- Before-and-after change data
__________________________________________________
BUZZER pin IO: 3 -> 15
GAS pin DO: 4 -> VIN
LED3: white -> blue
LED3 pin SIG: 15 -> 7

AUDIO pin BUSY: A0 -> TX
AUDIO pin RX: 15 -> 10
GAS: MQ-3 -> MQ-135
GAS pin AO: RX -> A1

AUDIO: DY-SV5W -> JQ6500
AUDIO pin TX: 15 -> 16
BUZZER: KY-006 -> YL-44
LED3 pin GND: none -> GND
__________________________________________________
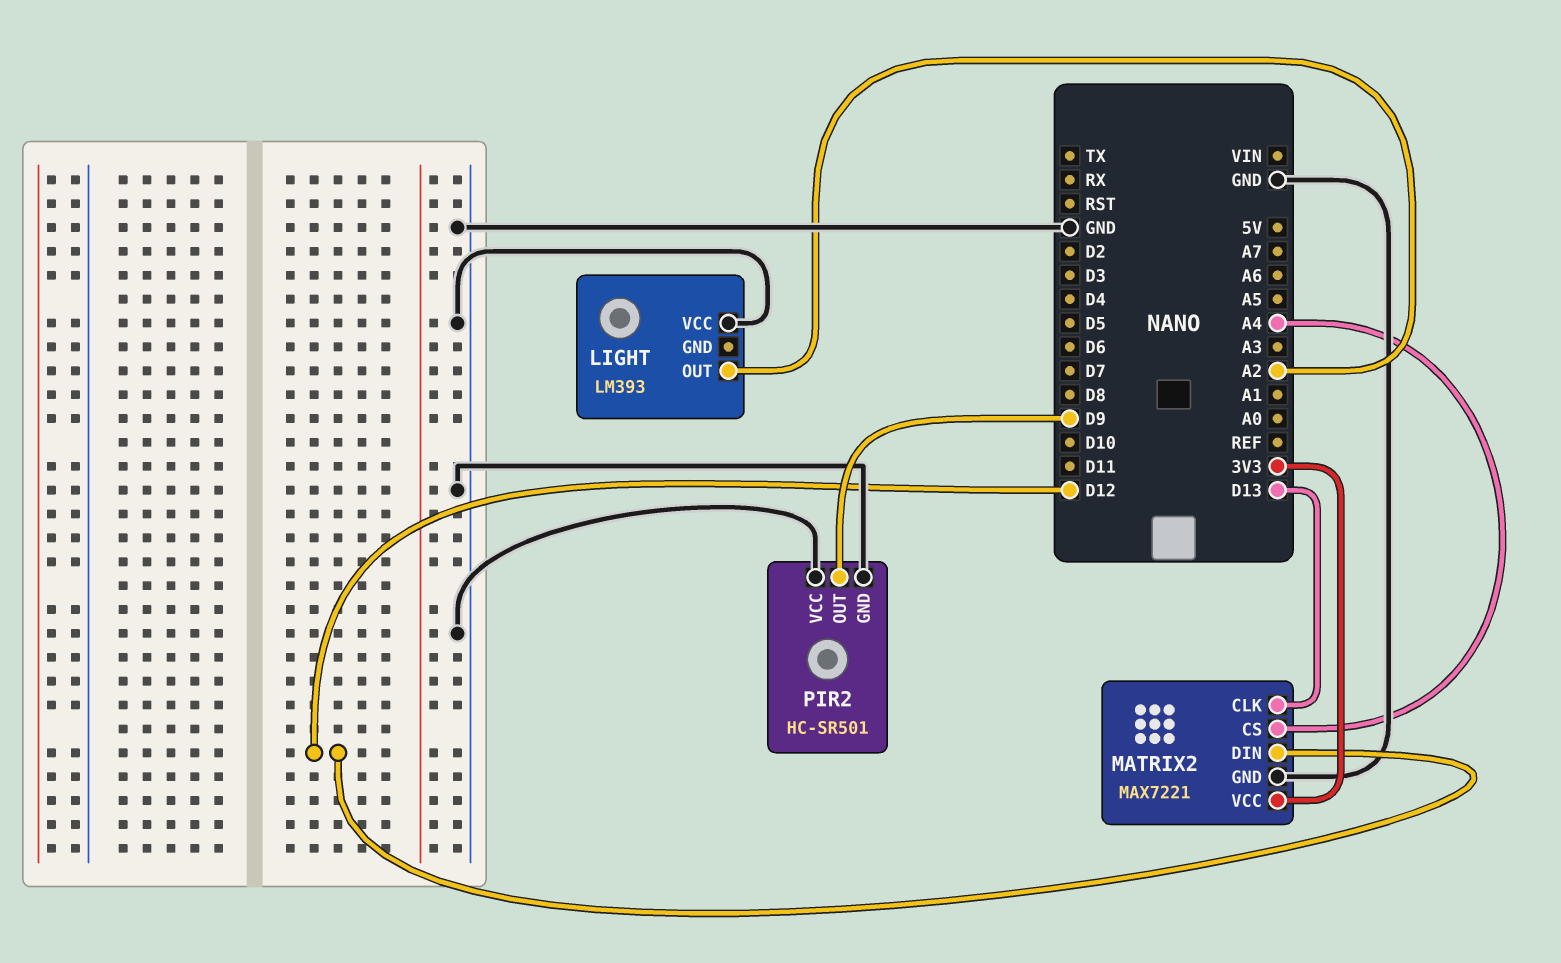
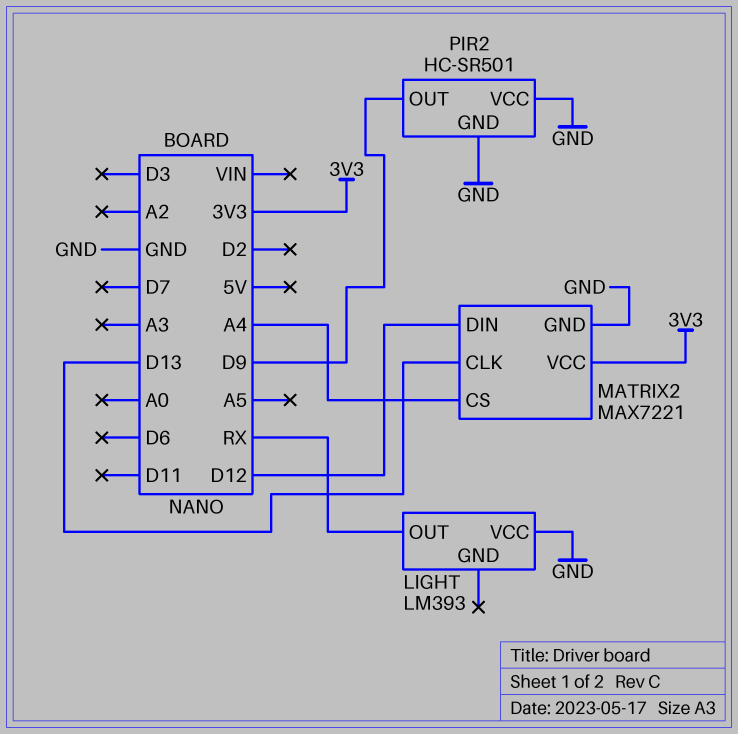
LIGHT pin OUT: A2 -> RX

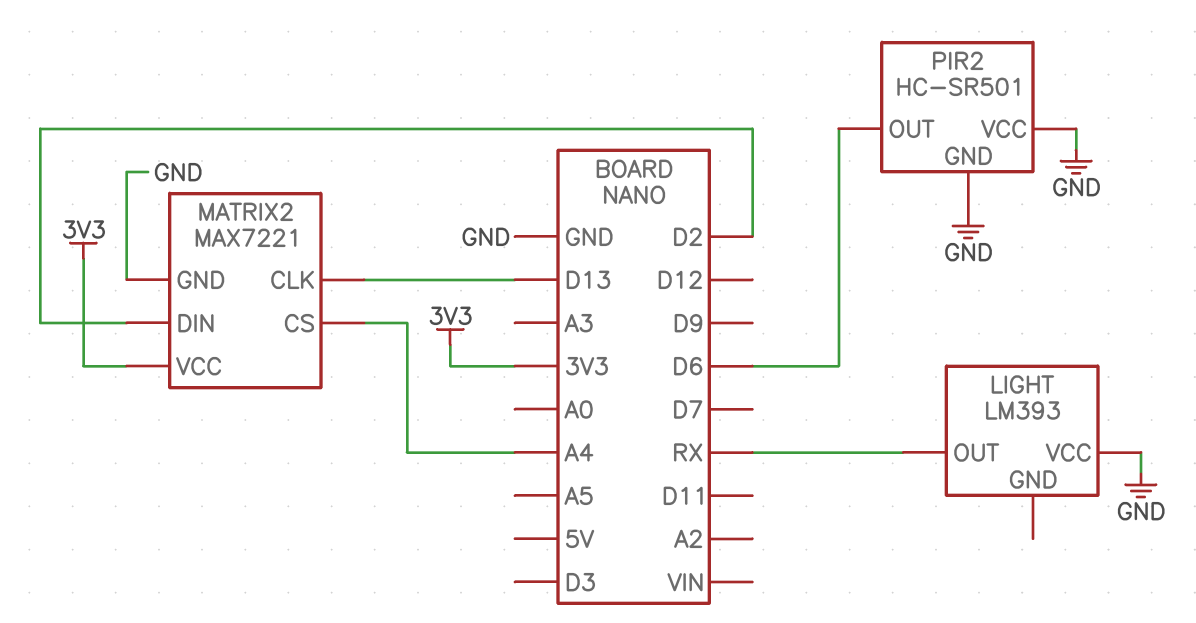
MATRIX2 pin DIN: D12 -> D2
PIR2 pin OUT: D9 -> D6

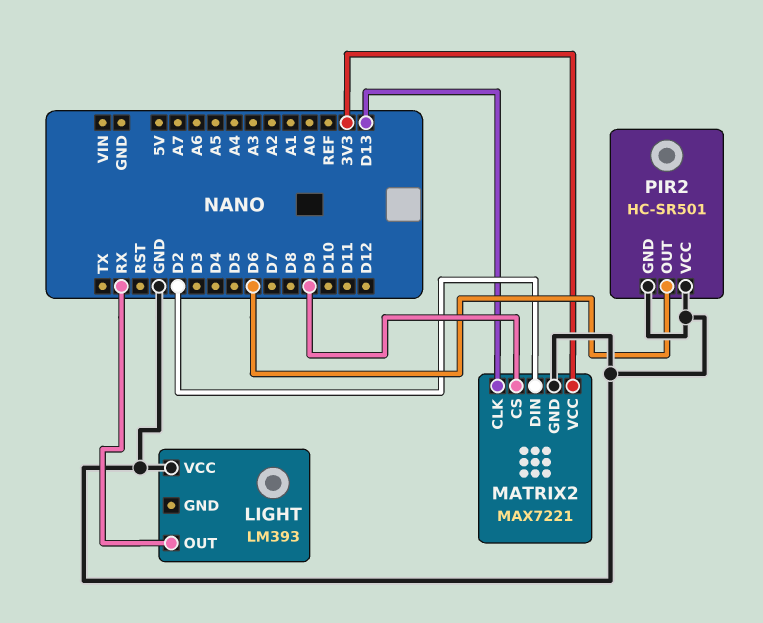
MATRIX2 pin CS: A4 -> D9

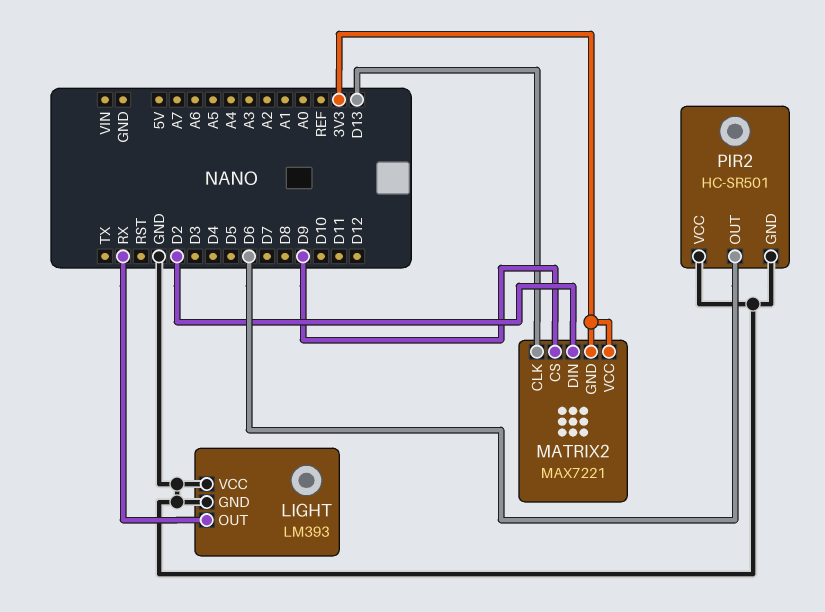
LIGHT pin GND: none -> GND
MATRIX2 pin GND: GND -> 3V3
__________________________________________________
Each line of the records that contains the string "AUDIO" must be copied.

- RESPONSE TO THE EXERCISE
AUDIO pin BUSY: A0 -> TX
AUDIO pin RX: 15 -> 10
AUDIO: DY-SV5W -> JQ6500
AUDIO pin TX: 15 -> 16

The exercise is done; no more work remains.